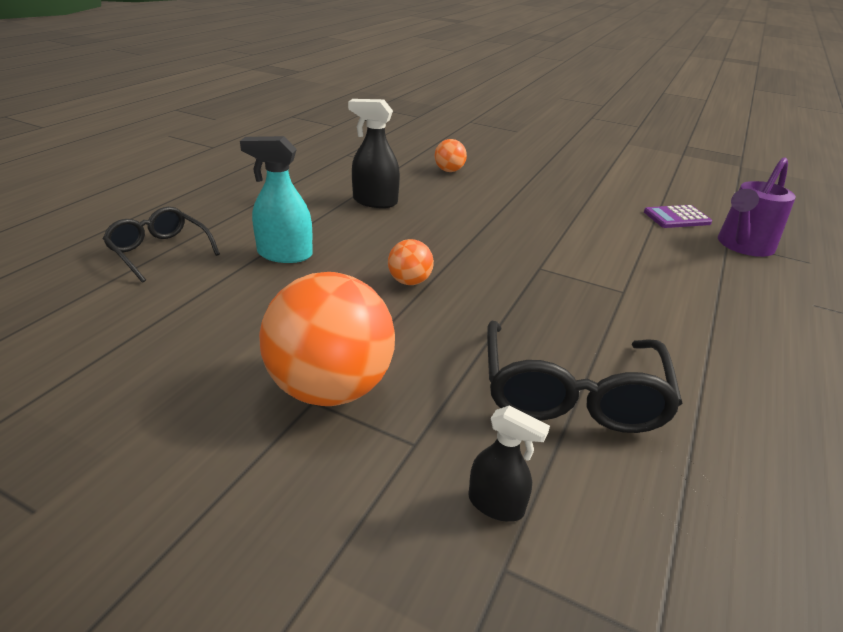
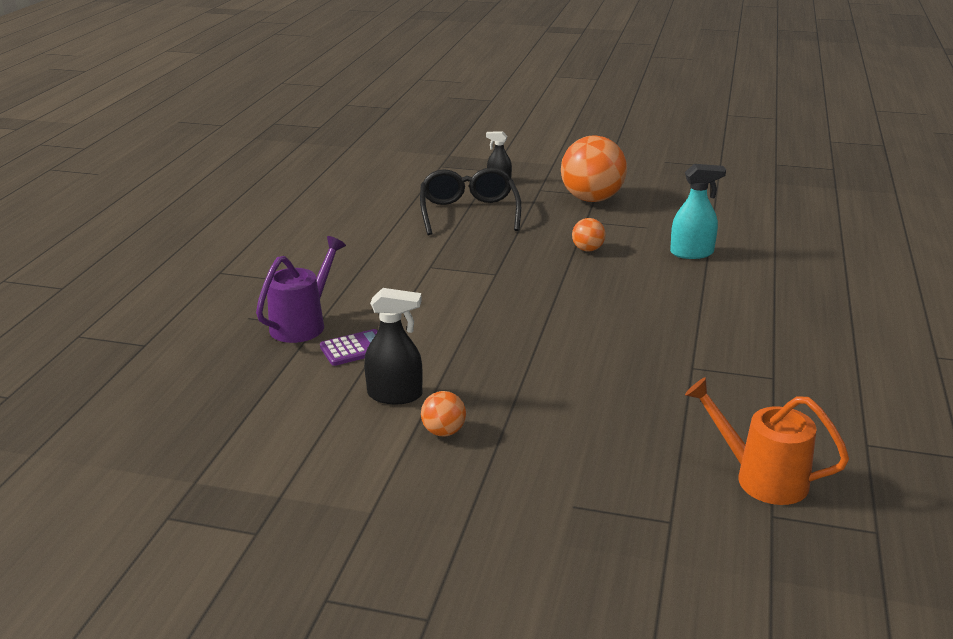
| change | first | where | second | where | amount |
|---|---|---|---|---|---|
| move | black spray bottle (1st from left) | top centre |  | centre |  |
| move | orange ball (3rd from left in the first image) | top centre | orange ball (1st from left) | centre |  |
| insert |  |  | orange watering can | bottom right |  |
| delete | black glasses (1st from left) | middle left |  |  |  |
.....
THE TASK: Be exact. Write out all the entries and omit the pictures.

EXERCISE SOLUTION:
| change | first | where | second | where | amount |
|---|---|---|---|---|---|
| move | black spray bottle (1st from left) | top centre |  | centre |  |
| move | orange ball (3rd from left in the first image) | top centre | orange ball (1st from left) | centre |  |
| insert |  |  | orange watering can | bottom right |  |
| delete | black glasses (1st from left) | middle left |  |  |  |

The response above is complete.